%%

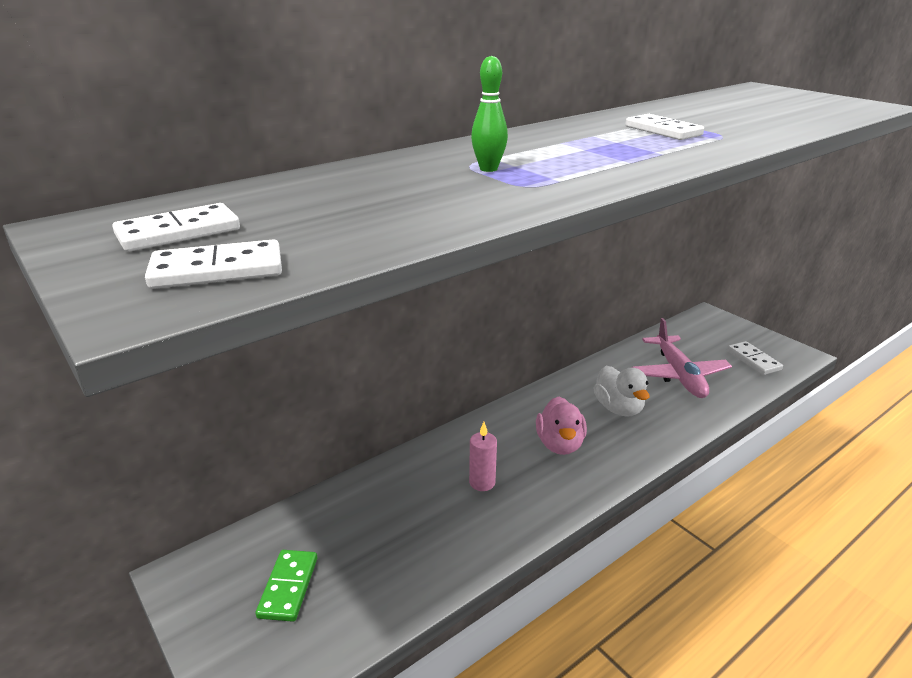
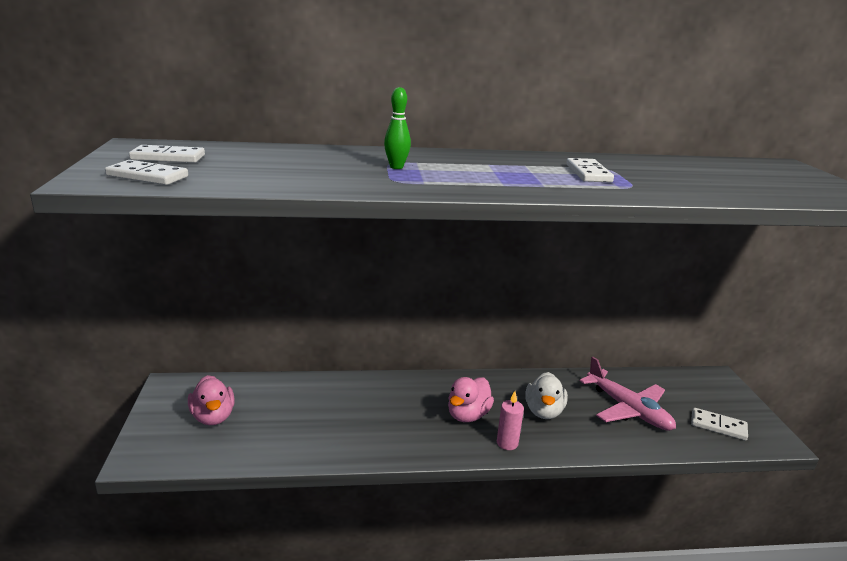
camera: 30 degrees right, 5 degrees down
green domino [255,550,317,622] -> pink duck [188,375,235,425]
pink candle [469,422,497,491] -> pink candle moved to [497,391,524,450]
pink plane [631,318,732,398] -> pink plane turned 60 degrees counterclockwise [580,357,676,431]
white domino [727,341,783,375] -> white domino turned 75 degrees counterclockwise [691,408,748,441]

%%

JOB ITEM → Among the records above, find each line containing the string "degrees" and copy it.

REPLY →
camera: 30 degrees right, 5 degrees down
pink plane [631,318,732,398] -> pink plane turned 60 degrees counterclockwise [580,357,676,431]
white domino [727,341,783,375] -> white domino turned 75 degrees counterclockwise [691,408,748,441]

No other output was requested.